* [The request]
Could you copy out every one of the entries below word for word?

[Target position records]
*****
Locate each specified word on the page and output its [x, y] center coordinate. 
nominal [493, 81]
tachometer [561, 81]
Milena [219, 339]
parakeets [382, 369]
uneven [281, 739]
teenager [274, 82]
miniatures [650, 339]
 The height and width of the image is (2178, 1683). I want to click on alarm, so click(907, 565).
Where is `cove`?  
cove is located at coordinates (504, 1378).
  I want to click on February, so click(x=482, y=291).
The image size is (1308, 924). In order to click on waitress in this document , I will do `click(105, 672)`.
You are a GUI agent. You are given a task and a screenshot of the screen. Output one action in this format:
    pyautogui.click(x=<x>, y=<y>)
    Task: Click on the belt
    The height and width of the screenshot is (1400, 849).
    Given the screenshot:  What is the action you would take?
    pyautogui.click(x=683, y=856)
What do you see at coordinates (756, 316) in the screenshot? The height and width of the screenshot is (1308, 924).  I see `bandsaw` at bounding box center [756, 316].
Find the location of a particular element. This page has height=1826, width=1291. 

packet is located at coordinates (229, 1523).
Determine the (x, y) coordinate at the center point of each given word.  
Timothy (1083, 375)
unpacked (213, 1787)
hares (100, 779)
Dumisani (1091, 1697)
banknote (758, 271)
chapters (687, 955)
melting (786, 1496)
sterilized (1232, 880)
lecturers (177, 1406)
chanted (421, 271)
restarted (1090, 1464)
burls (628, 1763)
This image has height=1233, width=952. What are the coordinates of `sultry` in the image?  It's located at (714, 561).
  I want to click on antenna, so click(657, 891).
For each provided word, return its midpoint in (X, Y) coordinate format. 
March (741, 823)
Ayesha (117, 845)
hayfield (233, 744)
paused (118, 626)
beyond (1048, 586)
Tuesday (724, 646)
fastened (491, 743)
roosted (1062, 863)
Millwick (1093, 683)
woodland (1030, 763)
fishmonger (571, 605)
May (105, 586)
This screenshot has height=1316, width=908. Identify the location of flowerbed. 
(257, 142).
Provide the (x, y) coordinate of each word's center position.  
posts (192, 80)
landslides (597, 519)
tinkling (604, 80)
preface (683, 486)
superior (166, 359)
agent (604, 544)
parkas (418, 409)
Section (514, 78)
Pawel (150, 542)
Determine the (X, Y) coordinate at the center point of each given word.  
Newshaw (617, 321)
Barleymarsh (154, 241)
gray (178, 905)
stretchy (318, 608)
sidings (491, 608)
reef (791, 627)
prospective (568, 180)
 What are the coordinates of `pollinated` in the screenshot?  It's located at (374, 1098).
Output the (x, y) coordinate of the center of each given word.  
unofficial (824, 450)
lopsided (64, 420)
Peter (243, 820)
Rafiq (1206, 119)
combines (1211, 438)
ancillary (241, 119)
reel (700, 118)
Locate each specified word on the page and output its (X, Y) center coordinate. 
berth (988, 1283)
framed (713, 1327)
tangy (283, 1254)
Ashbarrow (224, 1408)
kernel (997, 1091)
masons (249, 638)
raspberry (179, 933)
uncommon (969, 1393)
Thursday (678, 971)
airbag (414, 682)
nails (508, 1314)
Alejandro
*****
* [Task response]
Locate each specified word on the page and output its [x, y] center coordinate. 
nominal [493, 81]
tachometer [561, 81]
Milena [219, 339]
parakeets [382, 369]
uneven [281, 739]
teenager [274, 82]
miniatures [650, 339]
 The height and width of the image is (2178, 1683). I want to click on alarm, so click(907, 565).
Where is `cove`?  
cove is located at coordinates (504, 1378).
  I want to click on February, so click(x=482, y=291).
The image size is (1308, 924). In order to click on waitress in this document , I will do `click(105, 672)`.
You are a GUI agent. You are given a task and a screenshot of the screen. Output one action in this format:
    pyautogui.click(x=<x>, y=<y>)
    Task: Click on the belt
    The height and width of the screenshot is (1400, 849).
    Given the screenshot:  What is the action you would take?
    pyautogui.click(x=683, y=856)
What do you see at coordinates (756, 316) in the screenshot? The height and width of the screenshot is (1308, 924).  I see `bandsaw` at bounding box center [756, 316].
Find the location of a particular element. This page has height=1826, width=1291. 

packet is located at coordinates (229, 1523).
Determine the (x, y) coordinate at the center point of each given word.  
Timothy (1083, 375)
unpacked (213, 1787)
hares (100, 779)
Dumisani (1091, 1697)
banknote (758, 271)
chapters (687, 955)
melting (786, 1496)
sterilized (1232, 880)
lecturers (177, 1406)
chanted (421, 271)
restarted (1090, 1464)
burls (628, 1763)
This image has height=1233, width=952. What are the coordinates of `sultry` in the image?  It's located at (714, 561).
  I want to click on antenna, so click(657, 891).
For each provided word, return its midpoint in (X, Y) coordinate format. 
March (741, 823)
Ayesha (117, 845)
hayfield (233, 744)
paused (118, 626)
beyond (1048, 586)
Tuesday (724, 646)
fastened (491, 743)
roosted (1062, 863)
Millwick (1093, 683)
woodland (1030, 763)
fishmonger (571, 605)
May (105, 586)
This screenshot has height=1316, width=908. Identify the location of flowerbed. 
(257, 142).
Provide the (x, y) coordinate of each word's center position.  
posts (192, 80)
landslides (597, 519)
tinkling (604, 80)
preface (683, 486)
superior (166, 359)
agent (604, 544)
parkas (418, 409)
Section (514, 78)
Pawel (150, 542)
Determine the (X, Y) coordinate at the center point of each given word.  
Newshaw (617, 321)
Barleymarsh (154, 241)
gray (178, 905)
stretchy (318, 608)
sidings (491, 608)
reef (791, 627)
prospective (568, 180)
 What are the coordinates of `pollinated` in the screenshot?  It's located at (374, 1098).
Output the (x, y) coordinate of the center of each given word.  
unofficial (824, 450)
lopsided (64, 420)
Peter (243, 820)
Rafiq (1206, 119)
combines (1211, 438)
ancillary (241, 119)
reel (700, 118)
Locate each specified word on the page and output its (X, Y) center coordinate. 
berth (988, 1283)
framed (713, 1327)
tangy (283, 1254)
Ashbarrow (224, 1408)
kernel (997, 1091)
masons (249, 638)
raspberry (179, 933)
uncommon (969, 1393)
Thursday (678, 971)
airbag (414, 682)
nails (508, 1314)
Alejandro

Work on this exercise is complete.